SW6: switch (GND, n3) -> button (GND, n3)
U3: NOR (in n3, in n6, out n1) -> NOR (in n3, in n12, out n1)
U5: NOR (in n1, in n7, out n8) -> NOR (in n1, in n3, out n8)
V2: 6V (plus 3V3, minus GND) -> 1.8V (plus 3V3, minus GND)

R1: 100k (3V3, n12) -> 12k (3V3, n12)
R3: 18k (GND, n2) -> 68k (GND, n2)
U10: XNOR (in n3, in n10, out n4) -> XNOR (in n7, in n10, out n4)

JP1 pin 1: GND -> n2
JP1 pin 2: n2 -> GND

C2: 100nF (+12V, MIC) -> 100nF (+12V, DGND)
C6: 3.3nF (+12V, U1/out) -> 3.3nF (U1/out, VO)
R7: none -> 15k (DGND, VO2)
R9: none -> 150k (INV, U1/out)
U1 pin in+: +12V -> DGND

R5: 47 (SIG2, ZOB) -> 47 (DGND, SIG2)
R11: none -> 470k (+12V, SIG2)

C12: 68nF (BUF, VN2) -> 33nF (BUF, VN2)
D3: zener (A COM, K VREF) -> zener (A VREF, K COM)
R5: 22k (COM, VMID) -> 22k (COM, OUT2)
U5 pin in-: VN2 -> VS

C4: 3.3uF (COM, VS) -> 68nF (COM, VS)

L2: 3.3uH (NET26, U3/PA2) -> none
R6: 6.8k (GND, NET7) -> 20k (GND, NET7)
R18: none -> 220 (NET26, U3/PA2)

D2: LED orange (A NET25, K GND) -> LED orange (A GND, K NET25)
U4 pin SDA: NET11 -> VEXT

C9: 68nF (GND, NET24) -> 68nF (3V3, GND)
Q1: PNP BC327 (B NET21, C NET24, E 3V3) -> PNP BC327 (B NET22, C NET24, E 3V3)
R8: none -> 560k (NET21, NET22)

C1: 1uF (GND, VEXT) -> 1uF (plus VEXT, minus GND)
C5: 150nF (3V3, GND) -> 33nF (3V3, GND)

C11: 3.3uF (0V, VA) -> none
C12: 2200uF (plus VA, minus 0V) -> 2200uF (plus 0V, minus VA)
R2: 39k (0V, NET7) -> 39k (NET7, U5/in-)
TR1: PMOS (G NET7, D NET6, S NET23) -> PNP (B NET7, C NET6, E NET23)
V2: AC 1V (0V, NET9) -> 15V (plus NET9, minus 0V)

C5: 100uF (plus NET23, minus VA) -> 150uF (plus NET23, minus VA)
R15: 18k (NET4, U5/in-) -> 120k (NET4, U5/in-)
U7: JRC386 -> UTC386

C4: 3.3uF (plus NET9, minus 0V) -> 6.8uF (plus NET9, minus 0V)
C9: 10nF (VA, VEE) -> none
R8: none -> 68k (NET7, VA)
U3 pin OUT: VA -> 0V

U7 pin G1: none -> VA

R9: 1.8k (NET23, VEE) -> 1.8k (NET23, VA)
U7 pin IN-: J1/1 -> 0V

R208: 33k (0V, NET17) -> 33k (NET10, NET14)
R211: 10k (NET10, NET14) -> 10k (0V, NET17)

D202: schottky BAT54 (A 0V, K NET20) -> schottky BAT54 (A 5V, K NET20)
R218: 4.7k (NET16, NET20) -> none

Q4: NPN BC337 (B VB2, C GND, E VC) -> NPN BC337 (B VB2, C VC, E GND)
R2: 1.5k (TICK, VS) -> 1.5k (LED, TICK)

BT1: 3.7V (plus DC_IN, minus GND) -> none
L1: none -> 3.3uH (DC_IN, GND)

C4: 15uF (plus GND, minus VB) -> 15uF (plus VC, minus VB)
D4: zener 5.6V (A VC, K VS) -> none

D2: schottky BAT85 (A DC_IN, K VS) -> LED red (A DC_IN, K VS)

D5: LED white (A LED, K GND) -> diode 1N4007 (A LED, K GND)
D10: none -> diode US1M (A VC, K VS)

◆ TASK ITEM: Reproduce exactly the lines that run from the start of the records to the line with "V2: AC 1V (0V, NET9)", both included.

◆ RESULT FOR THIS EXERCISE:
SW6: switch (GND, n3) -> button (GND, n3)
U3: NOR (in n3, in n6, out n1) -> NOR (in n3, in n12, out n1)
U5: NOR (in n1, in n7, out n8) -> NOR (in n1, in n3, out n8)
V2: 6V (plus 3V3, minus GND) -> 1.8V (plus 3V3, minus GND)

R1: 100k (3V3, n12) -> 12k (3V3, n12)
R3: 18k (GND, n2) -> 68k (GND, n2)
U10: XNOR (in n3, in n10, out n4) -> XNOR (in n7, in n10, out n4)

JP1 pin 1: GND -> n2
JP1 pin 2: n2 -> GND

C2: 100nF (+12V, MIC) -> 100nF (+12V, DGND)
C6: 3.3nF (+12V, U1/out) -> 3.3nF (U1/out, VO)
R7: none -> 15k (DGND, VO2)
R9: none -> 150k (INV, U1/out)
U1 pin in+: +12V -> DGND

R5: 47 (SIG2, ZOB) -> 47 (DGND, SIG2)
R11: none -> 470k (+12V, SIG2)

C12: 68nF (BUF, VN2) -> 33nF (BUF, VN2)
D3: zener (A COM, K VREF) -> zener (A VREF, K COM)
R5: 22k (COM, VMID) -> 22k (COM, OUT2)
U5 pin in-: VN2 -> VS

C4: 3.3uF (COM, VS) -> 68nF (COM, VS)

L2: 3.3uH (NET26, U3/PA2) -> none
R6: 6.8k (GND, NET7) -> 20k (GND, NET7)
R18: none -> 220 (NET26, U3/PA2)

D2: LED orange (A NET25, K GND) -> LED orange (A GND, K NET25)
U4 pin SDA: NET11 -> VEXT

C9: 68nF (GND, NET24) -> 68nF (3V3, GND)
Q1: PNP BC327 (B NET21, C NET24, E 3V3) -> PNP BC327 (B NET22, C NET24, E 3V3)
R8: none -> 560k (NET21, NET22)

C1: 1uF (GND, VEXT) -> 1uF (plus VEXT, minus GND)
C5: 150nF (3V3, GND) -> 33nF (3V3, GND)

C11: 3.3uF (0V, VA) -> none
C12: 2200uF (plus VA, minus 0V) -> 2200uF (plus 0V, minus VA)
R2: 39k (0V, NET7) -> 39k (NET7, U5/in-)
TR1: PMOS (G NET7, D NET6, S NET23) -> PNP (B NET7, C NET6, E NET23)
V2: AC 1V (0V, NET9) -> 15V (plus NET9, minus 0V)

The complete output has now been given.